═════ Extracted entries

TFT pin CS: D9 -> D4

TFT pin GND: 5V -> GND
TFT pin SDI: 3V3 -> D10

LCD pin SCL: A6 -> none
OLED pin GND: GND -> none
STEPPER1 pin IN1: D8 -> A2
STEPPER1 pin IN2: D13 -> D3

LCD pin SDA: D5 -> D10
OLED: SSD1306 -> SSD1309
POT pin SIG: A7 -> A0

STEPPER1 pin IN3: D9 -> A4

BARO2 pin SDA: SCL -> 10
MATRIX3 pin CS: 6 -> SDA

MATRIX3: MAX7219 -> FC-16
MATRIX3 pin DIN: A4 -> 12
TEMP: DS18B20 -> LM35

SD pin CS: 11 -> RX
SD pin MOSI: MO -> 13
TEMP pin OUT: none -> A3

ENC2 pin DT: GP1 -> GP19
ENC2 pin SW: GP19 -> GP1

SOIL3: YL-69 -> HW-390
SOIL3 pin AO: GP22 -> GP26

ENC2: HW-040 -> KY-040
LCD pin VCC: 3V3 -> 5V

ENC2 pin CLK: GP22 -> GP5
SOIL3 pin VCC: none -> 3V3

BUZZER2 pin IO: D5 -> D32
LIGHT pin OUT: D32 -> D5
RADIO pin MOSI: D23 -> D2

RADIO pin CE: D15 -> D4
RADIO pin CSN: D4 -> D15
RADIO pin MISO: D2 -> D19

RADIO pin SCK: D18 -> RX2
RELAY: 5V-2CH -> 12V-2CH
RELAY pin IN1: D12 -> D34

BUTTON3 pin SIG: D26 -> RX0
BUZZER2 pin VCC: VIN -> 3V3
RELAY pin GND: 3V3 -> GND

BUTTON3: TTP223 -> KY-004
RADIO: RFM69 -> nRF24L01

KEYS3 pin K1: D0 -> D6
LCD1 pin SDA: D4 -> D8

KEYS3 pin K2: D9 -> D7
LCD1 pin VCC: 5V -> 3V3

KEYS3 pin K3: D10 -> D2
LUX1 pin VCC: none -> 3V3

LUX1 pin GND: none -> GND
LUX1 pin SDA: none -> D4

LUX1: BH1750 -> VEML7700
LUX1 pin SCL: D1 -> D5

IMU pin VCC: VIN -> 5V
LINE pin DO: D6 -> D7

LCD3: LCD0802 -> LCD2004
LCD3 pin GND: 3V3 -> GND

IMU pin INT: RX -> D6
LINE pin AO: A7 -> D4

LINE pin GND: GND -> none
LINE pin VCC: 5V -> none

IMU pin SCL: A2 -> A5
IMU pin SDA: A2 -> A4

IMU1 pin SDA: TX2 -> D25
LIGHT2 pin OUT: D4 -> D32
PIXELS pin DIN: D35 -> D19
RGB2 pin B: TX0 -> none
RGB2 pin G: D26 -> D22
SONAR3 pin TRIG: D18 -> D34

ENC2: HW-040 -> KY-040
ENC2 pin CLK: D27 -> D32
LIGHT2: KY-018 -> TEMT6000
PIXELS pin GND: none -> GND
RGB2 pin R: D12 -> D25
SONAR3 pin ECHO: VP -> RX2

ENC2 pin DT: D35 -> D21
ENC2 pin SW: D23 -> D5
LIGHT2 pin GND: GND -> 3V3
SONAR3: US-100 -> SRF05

══════════

◆ **Work to be completed**:
The answer consists only of the lines from the one containing "LINE pin VCC: 5V -> none" to the end of the records, each written out exactly.

◆ **Finished exercise**:
LINE pin VCC: 5V -> none

IMU pin SCL: A2 -> A5
IMU pin SDA: A2 -> A4

IMU1 pin SDA: TX2 -> D25
LIGHT2 pin OUT: D4 -> D32
PIXELS pin DIN: D35 -> D19
RGB2 pin B: TX0 -> none
RGB2 pin G: D26 -> D22
SONAR3 pin TRIG: D18 -> D34

ENC2: HW-040 -> KY-040
ENC2 pin CLK: D27 -> D32
LIGHT2: KY-018 -> TEMT6000
PIXELS pin GND: none -> GND
RGB2 pin R: D12 -> D25
SONAR3 pin ECHO: VP -> RX2

ENC2 pin DT: D35 -> D21
ENC2 pin SW: D23 -> D5
LIGHT2 pin GND: GND -> 3V3
SONAR3: US-100 -> SRF05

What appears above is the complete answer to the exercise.